• Supplied data:
------------------------------------------------------------

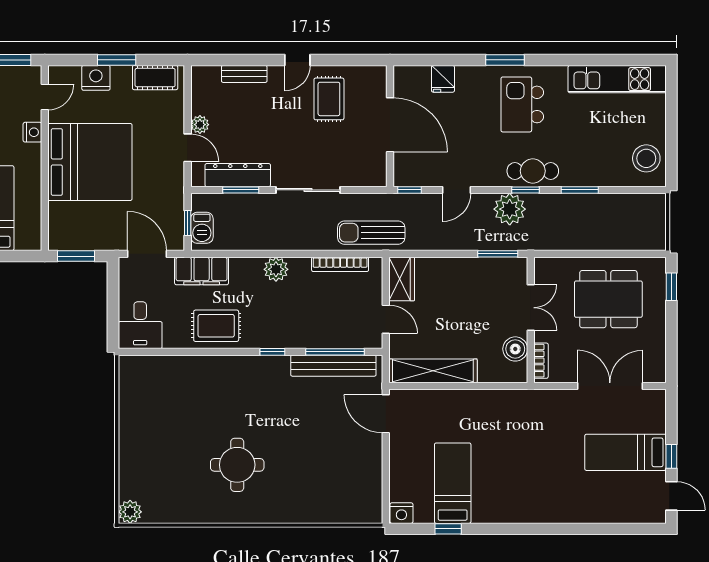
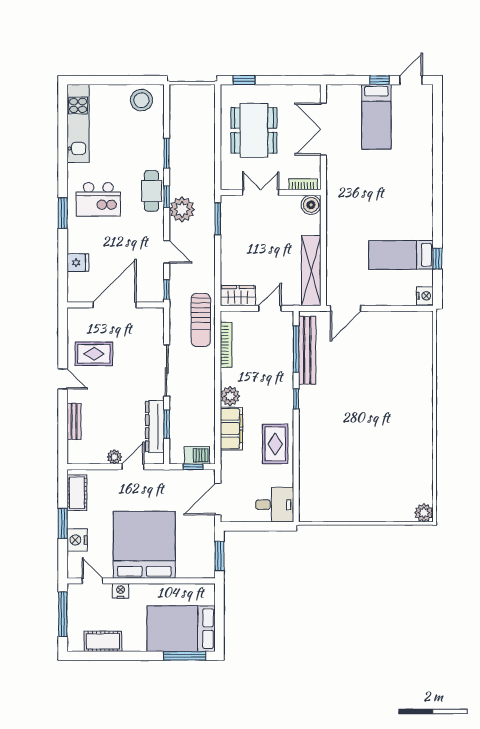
filing cabinet: (202, 271) -> (231, 429), moved
boiler: (515, 349) -> (311, 205), moved
round table: (237, 465) -> (386, 427), removed

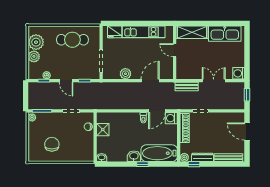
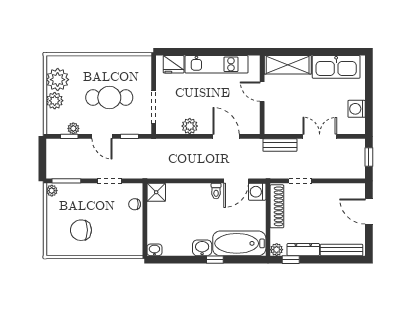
cafe table: (72, 40) -> (109, 98), moved
washing machine: (239, 73) -> (357, 109), moved
door: (150, 81) -> (226, 136), hinge flipped
shower: (103, 130) -> (156, 192), moved
chair: (52, 144) -> (81, 230), turned -90

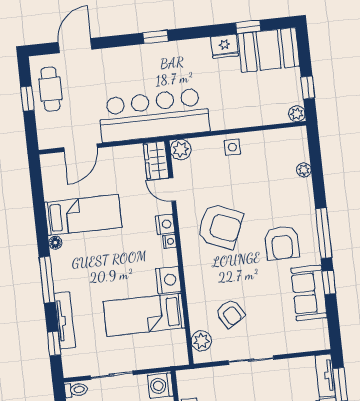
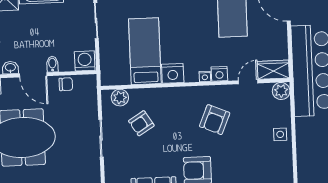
armchair: (220, 226) -> (215, 120), width x0.73, depth x0.73

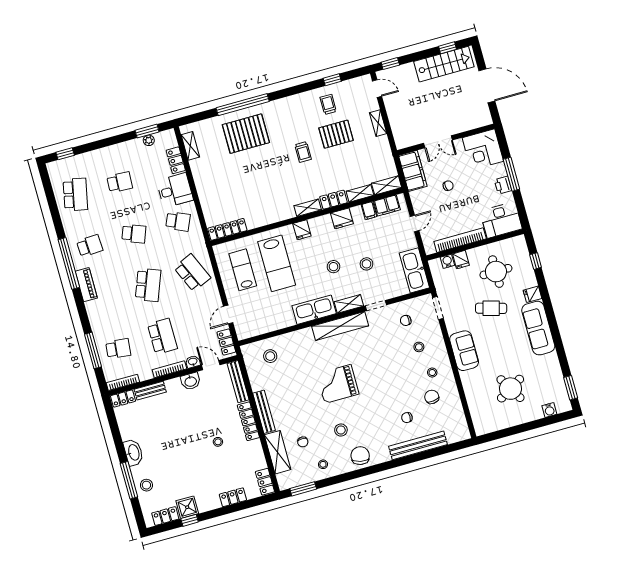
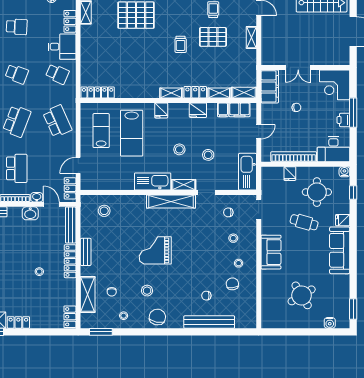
water cooler: (447, 261) -> (344, 172), moved
bench: (264, 412) -> (86, 252), width x0.73
locker: (233, 497) -> (18, 322), moved

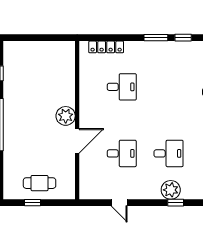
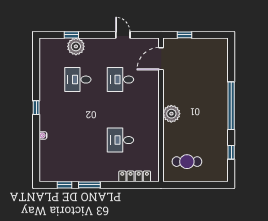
door: (77, 141) -> (161, 59), moved
cafe table: (40, 183) -> (187, 162), moved
window: (33, 203) -> (185, 35), moved

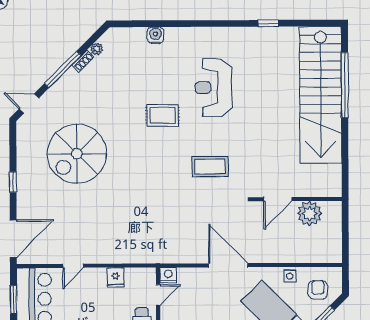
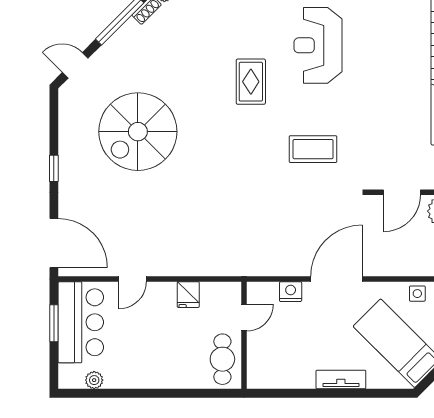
rug: (163, 115) -> (251, 82), turned 90
door: (13, 239) -> (54, 243), hinge flipped
door: (228, 265) -> (337, 279), hinge flipped
nightstand: (168, 275) -> (291, 292), moved

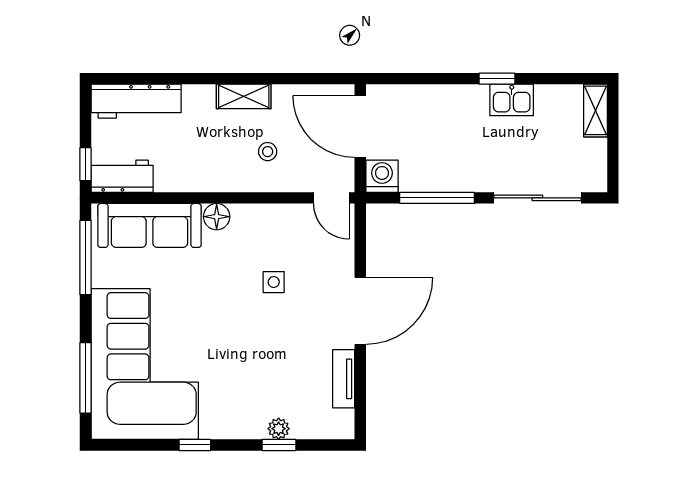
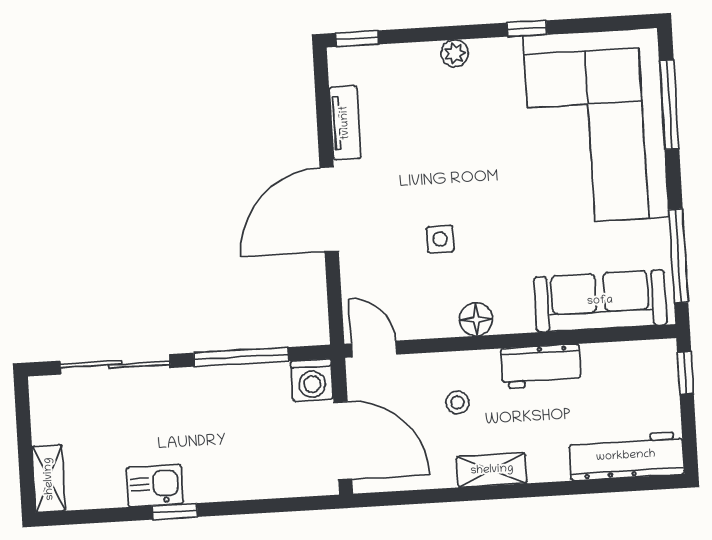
workbench: (122, 176) -> (541, 366), moved
floor lamp: (217, 217) -> (476, 319), moved
plant: (279, 429) -> (455, 53), moved
window: (279, 445) -> (357, 39), moved

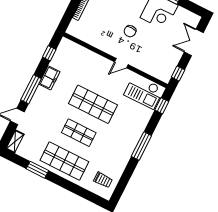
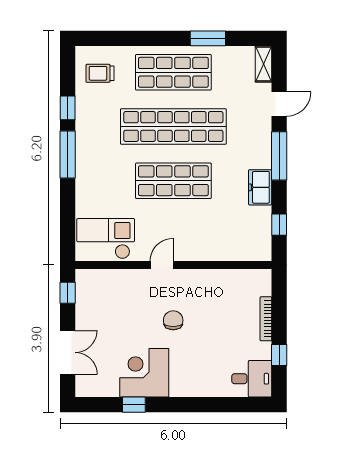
window: (162, 106) -> (68, 108), moved
shop shelf: (79, 133) -> (173, 127), width x2.00, depth x1.36

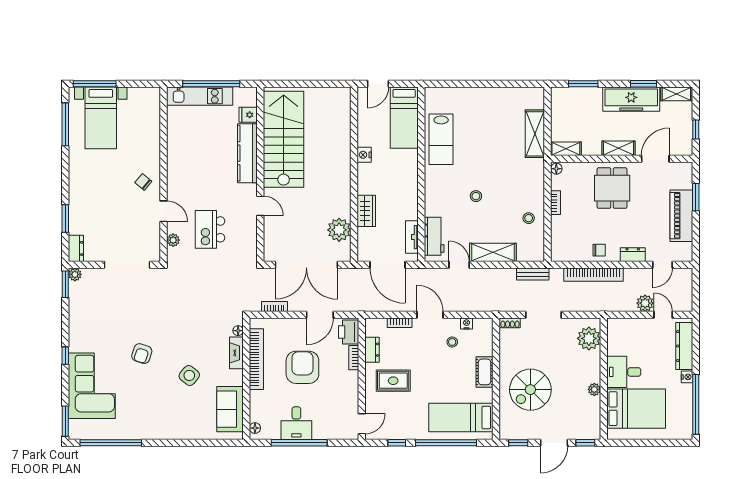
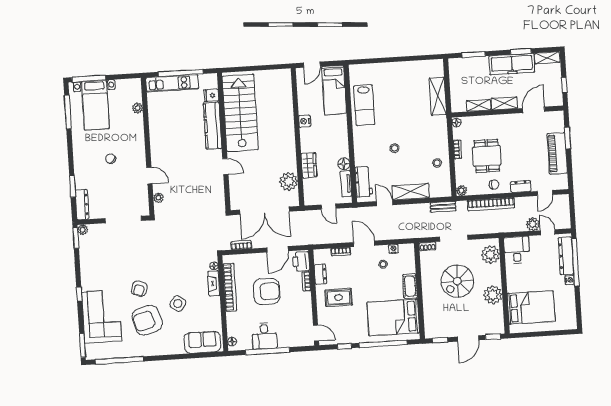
plant: (154, 125) -> (137, 108), added
shelving: (566, 149) -> (479, 105), moved
chair: (143, 182) -> (111, 159), moved
dining table: (612, 188) -> (487, 156), moved
floor lamp: (411, 212) -> (344, 164), added
kitchen island: (210, 229) -> (187, 188), removed
dresser: (76, 248) -> (82, 205), width x1.44
plant: (557, 255) -> (461, 191), added
door: (388, 265) -> (328, 207), width x0.53
armchair: (302, 367) -> (266, 291), turned 90
desk: (624, 372) -> (517, 250), moved, turned 90
plant: (594, 389) -> (493, 295), width x1.87, depth x1.87
spiral stairs: (530, 390) -> (457, 281), moved
armchair: (149, 394) -> (147, 320), added
window: (696, 404) -> (575, 262), moved
sofa: (230, 409) -> (202, 342), moved, turned 90
bed: (461, 417) -> (393, 317), width x1.50
door: (362, 424) -> (316, 333), hinge flipped

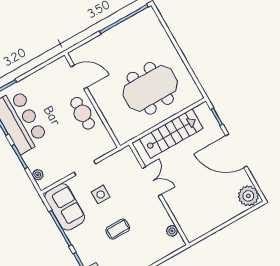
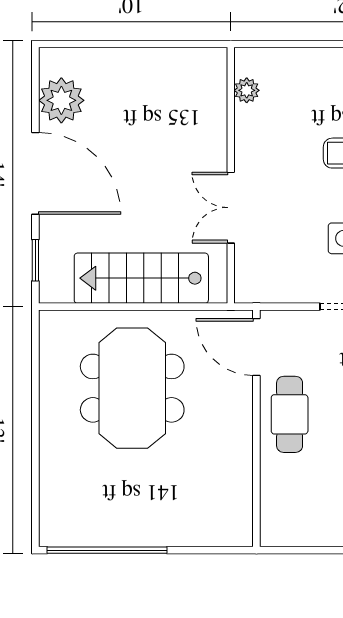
door: (79, 77) -> (256, 347), moved
meeting table: (150, 88) -> (132, 388), turned 90
plant: (248, 196) -> (61, 100), moved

------------------------------------------------------------

• The task: Which lines hold the word "table"? Return all of them from the records above.

• Solution for this task:
round table: (237, 465) -> (386, 427), removed
cafe table: (72, 40) -> (109, 98), moved
cafe table: (40, 183) -> (187, 162), moved
dining table: (612, 188) -> (487, 156), moved
meeting table: (150, 88) -> (132, 388), turned 90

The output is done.